== What you will do ==
When a picture appears among the records, leave it out, and copy all else exactly.

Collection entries
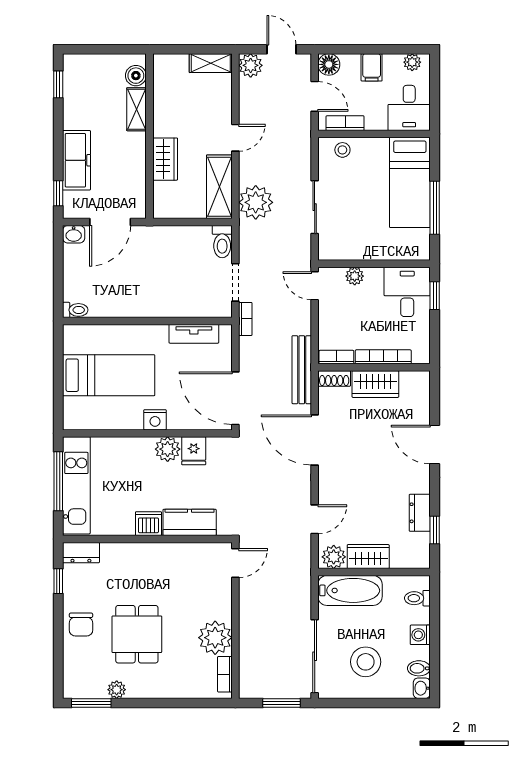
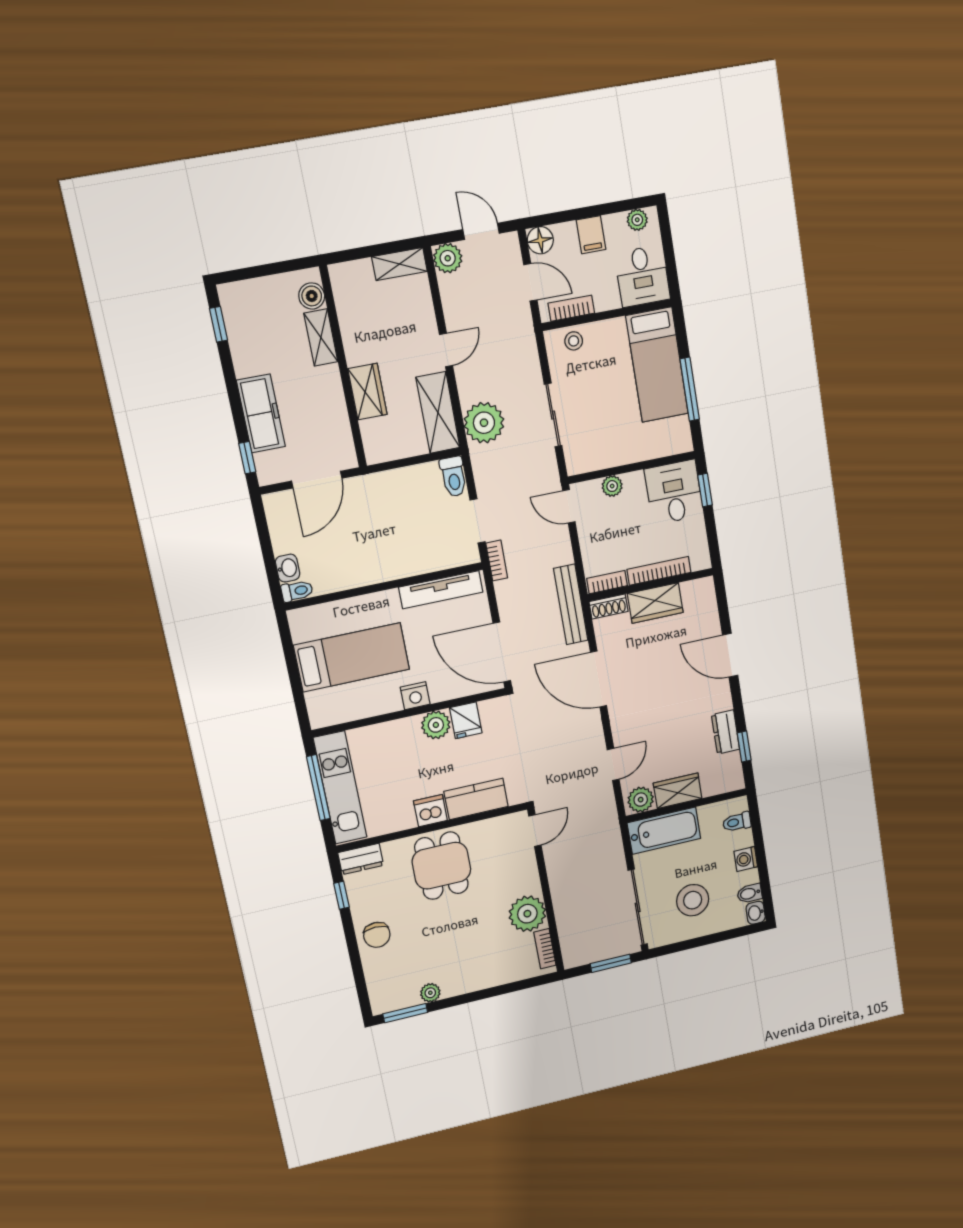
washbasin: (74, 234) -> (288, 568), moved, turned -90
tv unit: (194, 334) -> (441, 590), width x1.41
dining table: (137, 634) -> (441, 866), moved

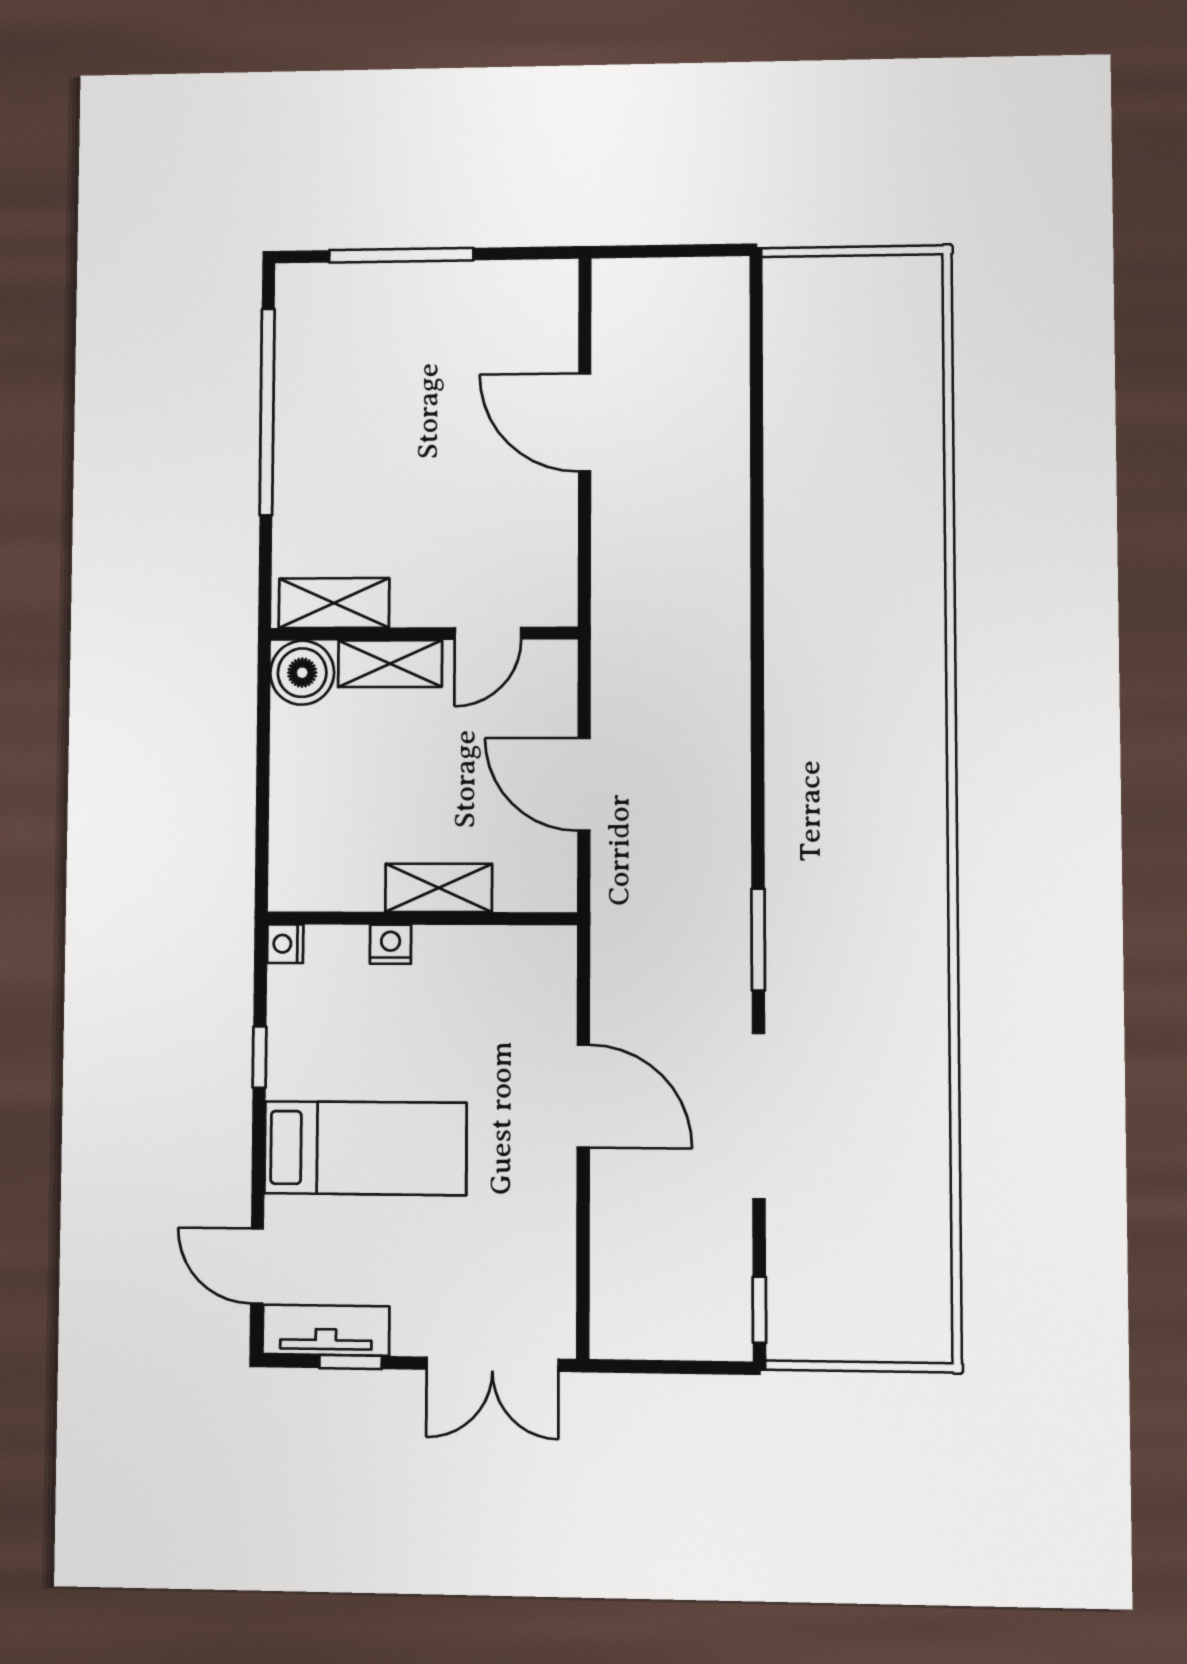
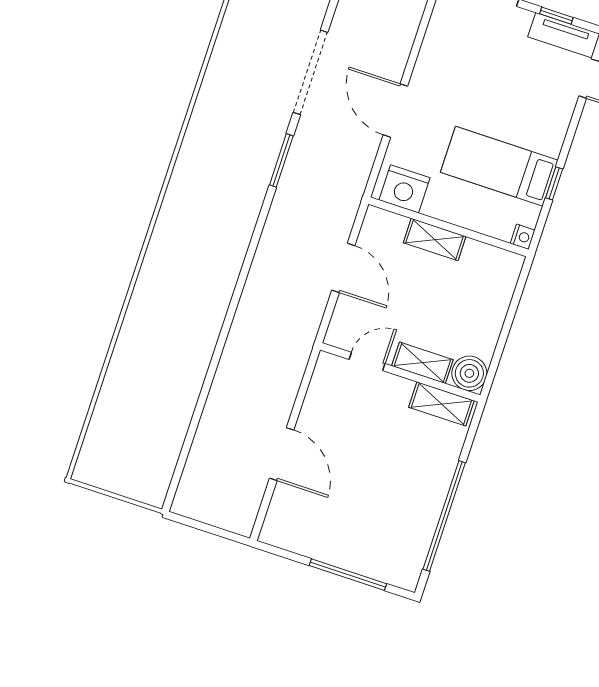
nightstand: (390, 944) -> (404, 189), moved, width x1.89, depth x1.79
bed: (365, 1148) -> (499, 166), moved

== Answer box ==
washbasin: (74, 234) -> (288, 568), moved, turned -90
tv unit: (194, 334) -> (441, 590), width x1.41
dining table: (137, 634) -> (441, 866), moved

nightstand: (390, 944) -> (404, 189), moved, width x1.89, depth x1.79
bed: (365, 1148) -> (499, 166), moved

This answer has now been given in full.